Work request
Among the lines below, take the one holding "BUTTON1 pin SIG: 13 -> 11", the one holding "BUTTON pin SIG: GP18 -> GP28", and all lines between them. Set them down exactly.

Given records

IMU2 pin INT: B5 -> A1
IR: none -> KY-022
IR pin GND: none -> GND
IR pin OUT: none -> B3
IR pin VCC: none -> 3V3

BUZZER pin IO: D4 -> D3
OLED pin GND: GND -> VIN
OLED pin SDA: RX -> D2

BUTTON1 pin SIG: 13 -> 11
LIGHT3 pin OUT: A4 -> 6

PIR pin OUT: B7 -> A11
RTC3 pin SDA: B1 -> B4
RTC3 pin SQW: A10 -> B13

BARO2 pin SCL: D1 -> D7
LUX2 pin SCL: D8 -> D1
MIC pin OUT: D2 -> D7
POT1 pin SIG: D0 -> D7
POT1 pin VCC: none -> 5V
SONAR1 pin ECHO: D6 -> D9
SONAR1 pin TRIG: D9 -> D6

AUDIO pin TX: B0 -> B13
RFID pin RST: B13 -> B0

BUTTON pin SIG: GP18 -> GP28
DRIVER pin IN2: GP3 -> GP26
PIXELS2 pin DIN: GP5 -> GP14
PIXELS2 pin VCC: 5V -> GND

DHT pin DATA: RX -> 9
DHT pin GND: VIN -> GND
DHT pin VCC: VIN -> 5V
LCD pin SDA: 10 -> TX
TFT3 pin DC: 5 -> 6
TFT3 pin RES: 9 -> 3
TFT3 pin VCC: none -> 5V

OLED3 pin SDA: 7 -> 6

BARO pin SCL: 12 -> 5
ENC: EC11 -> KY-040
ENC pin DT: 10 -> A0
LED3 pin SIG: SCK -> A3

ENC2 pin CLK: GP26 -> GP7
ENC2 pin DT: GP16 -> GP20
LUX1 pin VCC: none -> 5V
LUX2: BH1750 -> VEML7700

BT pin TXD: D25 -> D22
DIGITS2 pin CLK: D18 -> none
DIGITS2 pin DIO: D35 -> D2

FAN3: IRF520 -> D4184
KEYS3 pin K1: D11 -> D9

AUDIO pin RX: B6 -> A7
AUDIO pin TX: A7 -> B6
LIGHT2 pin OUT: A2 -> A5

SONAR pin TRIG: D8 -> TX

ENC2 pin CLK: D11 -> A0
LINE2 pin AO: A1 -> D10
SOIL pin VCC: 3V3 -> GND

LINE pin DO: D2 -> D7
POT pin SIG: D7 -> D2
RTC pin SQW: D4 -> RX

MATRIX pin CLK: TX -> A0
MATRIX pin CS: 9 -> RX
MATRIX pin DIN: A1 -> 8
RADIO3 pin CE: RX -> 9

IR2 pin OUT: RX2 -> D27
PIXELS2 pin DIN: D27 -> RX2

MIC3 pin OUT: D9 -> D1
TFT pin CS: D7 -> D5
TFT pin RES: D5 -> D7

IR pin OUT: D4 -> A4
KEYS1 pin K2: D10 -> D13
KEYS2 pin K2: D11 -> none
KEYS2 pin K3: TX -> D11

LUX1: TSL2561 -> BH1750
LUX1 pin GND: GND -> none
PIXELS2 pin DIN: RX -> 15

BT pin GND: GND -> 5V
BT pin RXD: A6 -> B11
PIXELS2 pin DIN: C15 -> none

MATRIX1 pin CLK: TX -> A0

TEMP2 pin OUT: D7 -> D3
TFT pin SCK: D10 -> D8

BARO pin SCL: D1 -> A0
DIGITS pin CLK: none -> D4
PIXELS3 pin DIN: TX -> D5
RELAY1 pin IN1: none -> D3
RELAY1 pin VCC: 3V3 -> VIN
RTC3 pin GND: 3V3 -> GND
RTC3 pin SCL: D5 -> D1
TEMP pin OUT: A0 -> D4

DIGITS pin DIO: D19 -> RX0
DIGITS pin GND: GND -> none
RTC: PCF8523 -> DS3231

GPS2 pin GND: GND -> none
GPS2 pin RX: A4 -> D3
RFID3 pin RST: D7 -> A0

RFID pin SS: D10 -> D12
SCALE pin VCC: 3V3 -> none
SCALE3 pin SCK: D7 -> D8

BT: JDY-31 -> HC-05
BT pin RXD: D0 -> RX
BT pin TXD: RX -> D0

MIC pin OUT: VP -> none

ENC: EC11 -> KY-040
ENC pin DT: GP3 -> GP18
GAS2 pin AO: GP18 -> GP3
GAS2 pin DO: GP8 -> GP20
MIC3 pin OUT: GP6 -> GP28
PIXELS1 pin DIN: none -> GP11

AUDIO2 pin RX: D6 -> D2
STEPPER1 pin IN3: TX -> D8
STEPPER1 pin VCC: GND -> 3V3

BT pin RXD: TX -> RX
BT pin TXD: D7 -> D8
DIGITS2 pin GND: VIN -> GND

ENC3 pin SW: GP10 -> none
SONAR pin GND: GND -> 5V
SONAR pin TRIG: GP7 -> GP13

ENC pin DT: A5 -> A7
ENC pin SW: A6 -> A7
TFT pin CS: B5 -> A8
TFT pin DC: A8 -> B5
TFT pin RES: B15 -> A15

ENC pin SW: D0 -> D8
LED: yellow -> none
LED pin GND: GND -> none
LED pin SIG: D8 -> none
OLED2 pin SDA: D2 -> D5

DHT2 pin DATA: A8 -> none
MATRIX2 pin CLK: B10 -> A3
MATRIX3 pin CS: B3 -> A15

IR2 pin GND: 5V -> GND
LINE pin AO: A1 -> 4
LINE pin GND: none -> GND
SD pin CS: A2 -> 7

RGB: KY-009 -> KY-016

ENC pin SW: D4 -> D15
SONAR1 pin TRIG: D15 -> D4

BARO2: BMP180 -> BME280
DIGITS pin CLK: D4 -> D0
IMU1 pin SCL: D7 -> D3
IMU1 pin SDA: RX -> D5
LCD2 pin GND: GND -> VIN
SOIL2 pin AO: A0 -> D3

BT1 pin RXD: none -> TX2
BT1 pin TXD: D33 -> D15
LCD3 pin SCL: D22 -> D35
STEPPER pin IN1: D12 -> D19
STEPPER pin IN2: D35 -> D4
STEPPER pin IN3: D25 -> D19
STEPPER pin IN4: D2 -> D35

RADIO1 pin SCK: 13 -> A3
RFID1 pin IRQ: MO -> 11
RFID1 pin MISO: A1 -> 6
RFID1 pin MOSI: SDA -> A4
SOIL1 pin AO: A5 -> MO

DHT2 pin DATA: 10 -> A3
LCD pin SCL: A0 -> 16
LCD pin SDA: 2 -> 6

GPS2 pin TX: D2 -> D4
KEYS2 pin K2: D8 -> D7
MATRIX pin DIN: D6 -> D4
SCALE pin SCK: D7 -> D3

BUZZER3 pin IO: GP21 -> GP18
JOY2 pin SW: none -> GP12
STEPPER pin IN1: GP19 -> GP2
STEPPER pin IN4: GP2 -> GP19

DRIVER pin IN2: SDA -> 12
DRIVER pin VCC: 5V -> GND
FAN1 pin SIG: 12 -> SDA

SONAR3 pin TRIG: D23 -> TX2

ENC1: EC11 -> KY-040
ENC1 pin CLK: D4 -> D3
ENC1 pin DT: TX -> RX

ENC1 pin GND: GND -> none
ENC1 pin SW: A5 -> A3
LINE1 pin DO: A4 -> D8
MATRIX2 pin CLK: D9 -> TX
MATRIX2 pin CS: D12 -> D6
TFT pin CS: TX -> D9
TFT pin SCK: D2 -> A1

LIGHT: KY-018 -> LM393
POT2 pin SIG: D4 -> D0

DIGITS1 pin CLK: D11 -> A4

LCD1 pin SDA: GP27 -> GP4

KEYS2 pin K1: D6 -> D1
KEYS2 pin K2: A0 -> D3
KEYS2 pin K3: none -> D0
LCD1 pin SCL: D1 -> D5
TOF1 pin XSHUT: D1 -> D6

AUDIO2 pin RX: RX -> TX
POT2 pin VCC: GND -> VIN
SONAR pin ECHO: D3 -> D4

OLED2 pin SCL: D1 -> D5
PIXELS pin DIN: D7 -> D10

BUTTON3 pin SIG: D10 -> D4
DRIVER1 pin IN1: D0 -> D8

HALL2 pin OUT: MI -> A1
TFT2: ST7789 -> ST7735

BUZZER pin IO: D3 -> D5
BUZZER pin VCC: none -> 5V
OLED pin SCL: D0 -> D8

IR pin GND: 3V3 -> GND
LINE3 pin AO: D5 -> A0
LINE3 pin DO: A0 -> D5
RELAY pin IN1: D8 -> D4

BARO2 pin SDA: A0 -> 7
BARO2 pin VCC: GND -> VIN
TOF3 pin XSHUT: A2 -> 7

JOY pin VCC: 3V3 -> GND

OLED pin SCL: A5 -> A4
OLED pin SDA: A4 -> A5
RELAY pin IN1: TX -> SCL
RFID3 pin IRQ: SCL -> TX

Task answer
BUTTON1 pin SIG: 13 -> 11
LIGHT3 pin OUT: A4 -> 6

PIR pin OUT: B7 -> A11
RTC3 pin SDA: B1 -> B4
RTC3 pin SQW: A10 -> B13

BARO2 pin SCL: D1 -> D7
LUX2 pin SCL: D8 -> D1
MIC pin OUT: D2 -> D7
POT1 pin SIG: D0 -> D7
POT1 pin VCC: none -> 5V
SONAR1 pin ECHO: D6 -> D9
SONAR1 pin TRIG: D9 -> D6

AUDIO pin TX: B0 -> B13
RFID pin RST: B13 -> B0

BUTTON pin SIG: GP18 -> GP28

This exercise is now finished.